Go through the records and restate them word for word, omitting images.

Data records
☆ ☆ ☆ ☆ ☆ ☆ ☆

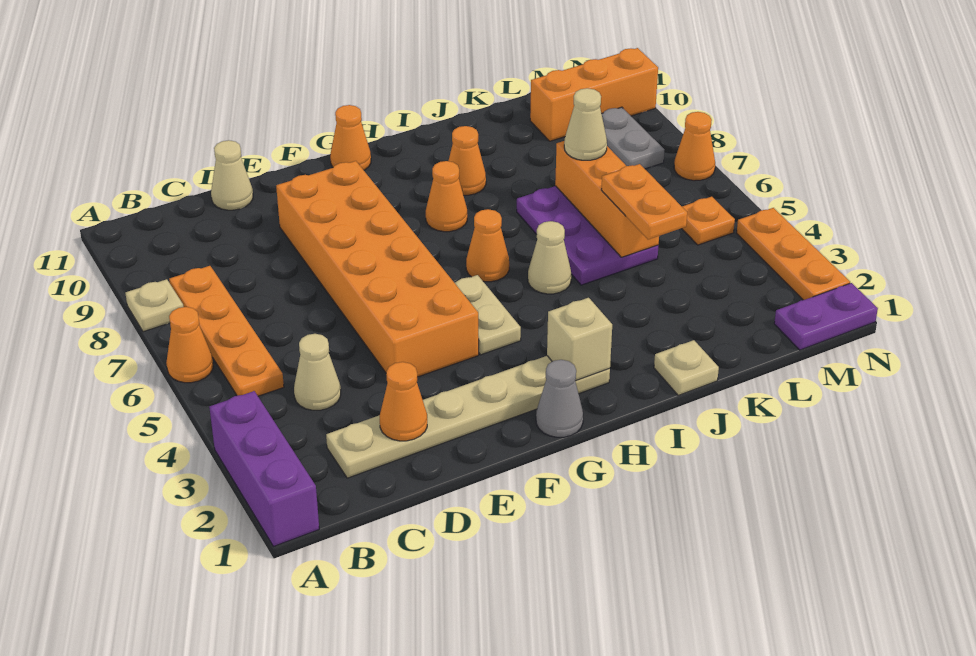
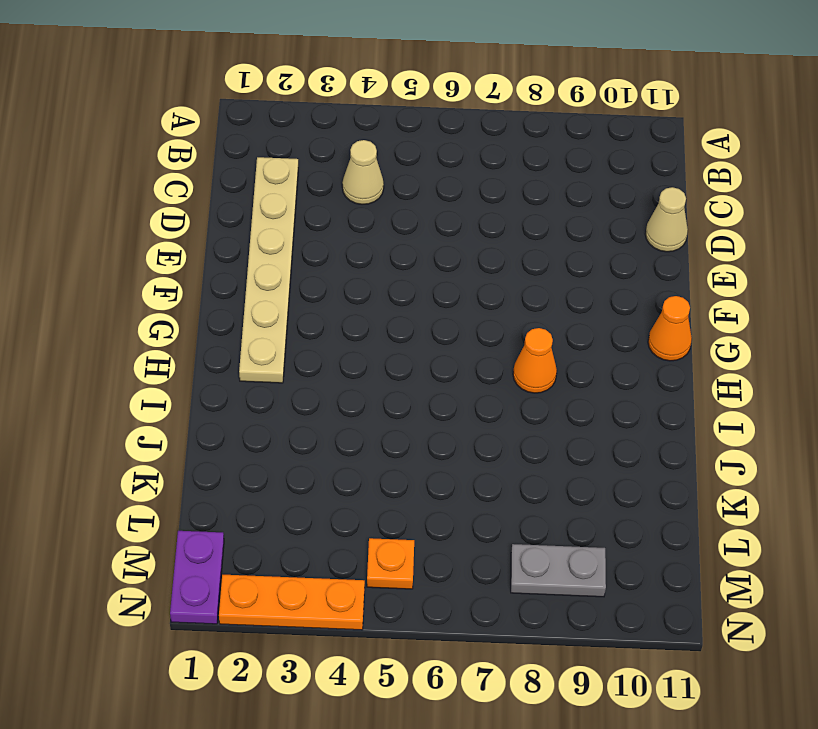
none -> purple brick A1:A3 level 1
none -> orange cone A6 level 1
none -> tan plate A8 level 1

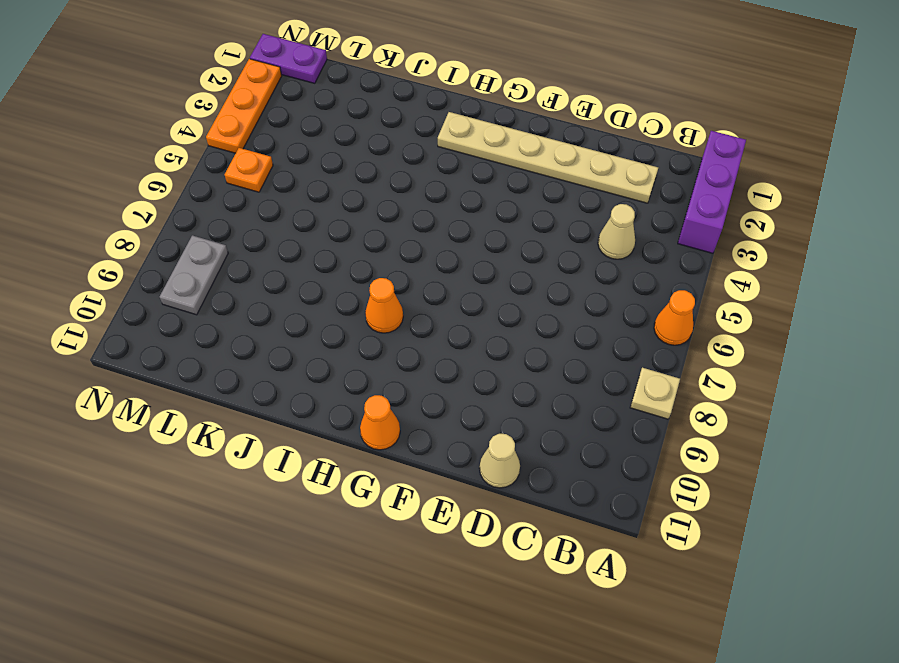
none -> orange plate B5:B8 level 1
none -> orange brick E4:F9 level 1
none -> grey cone G1 level 1

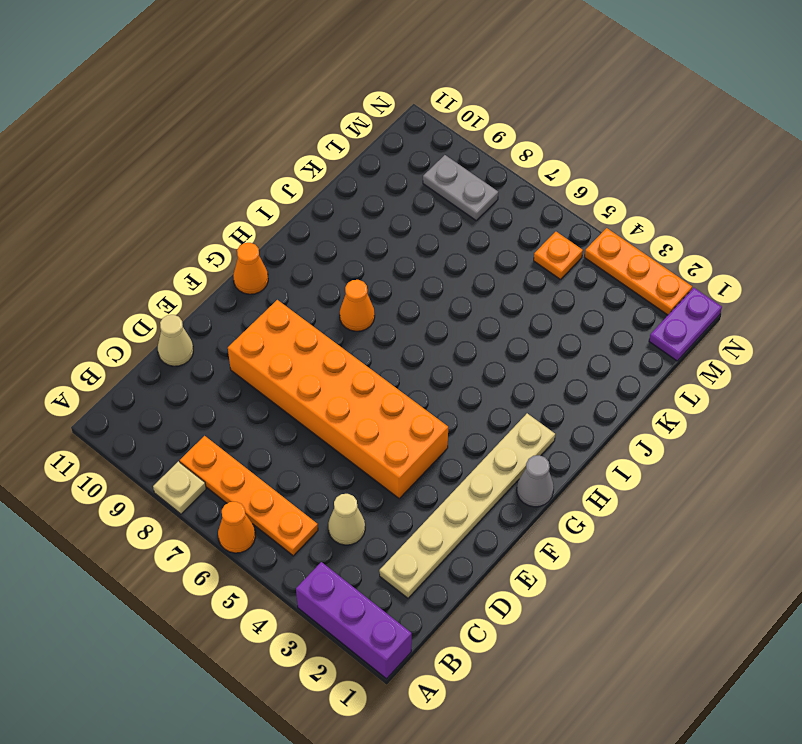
none -> tan plate G4:G5 level 1
none -> orange cone H6 level 1
none -> tan cone I5 level 1

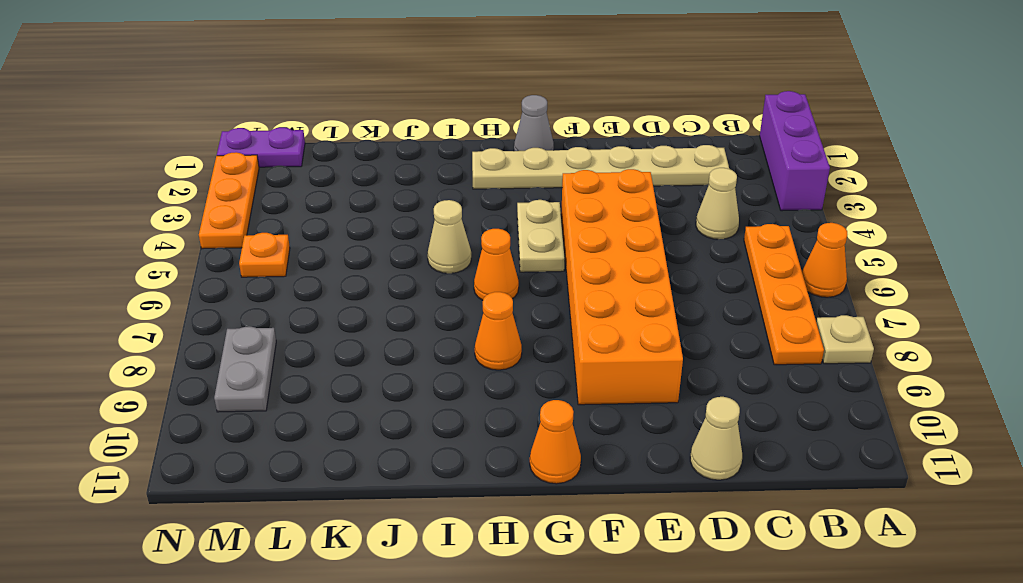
none -> orange cone I9 level 1
none -> tan plate J1 level 1
none -> purple plate J5:K7 level 1

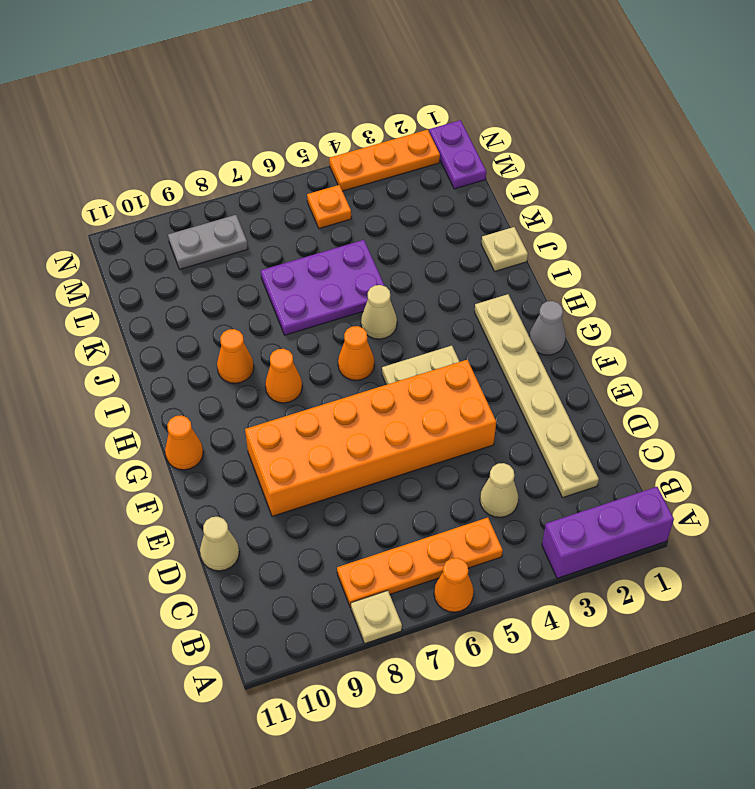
none -> orange brick L10:N10 level 1
none -> orange cone N7 level 1
none -> orange cone D2 level 2

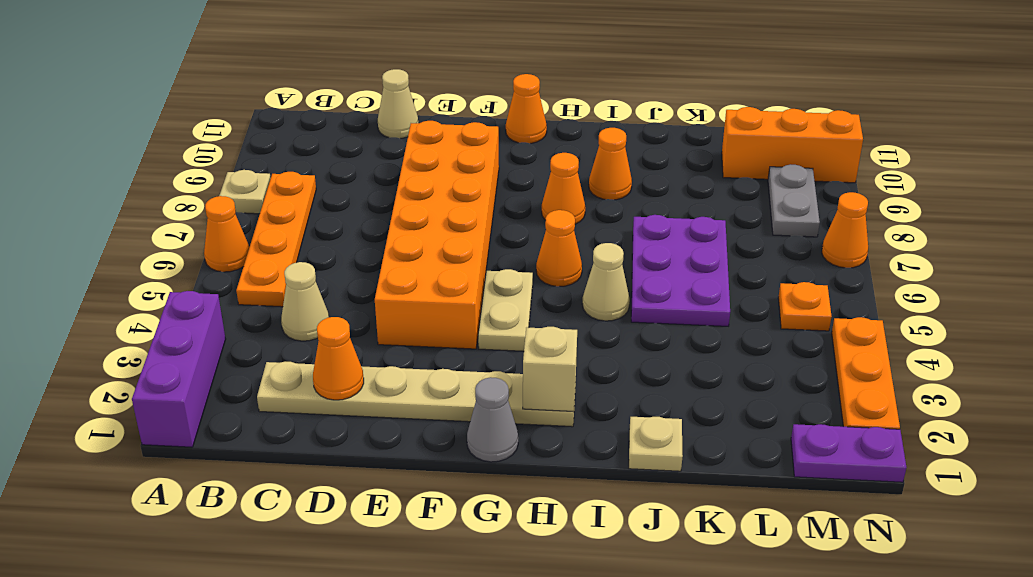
none -> orange brick K5:K7 level 2
none -> orange plate K4:K5 level 3
none -> tan cone K7 level 3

☆ ☆ ☆ ☆ ☆ ☆ ☆

Result
none -> purple brick A1:A3 level 1
none -> orange cone A6 level 1
none -> tan plate A8 level 1

none -> orange plate B5:B8 level 1
none -> orange brick E4:F9 level 1
none -> grey cone G1 level 1

none -> tan plate G4:G5 level 1
none -> orange cone H6 level 1
none -> tan cone I5 level 1

none -> orange cone I9 level 1
none -> tan plate J1 level 1
none -> purple plate J5:K7 level 1

none -> orange brick L10:N10 level 1
none -> orange cone N7 level 1
none -> orange cone D2 level 2

none -> orange brick K5:K7 level 2
none -> orange plate K4:K5 level 3
none -> tan cone K7 level 3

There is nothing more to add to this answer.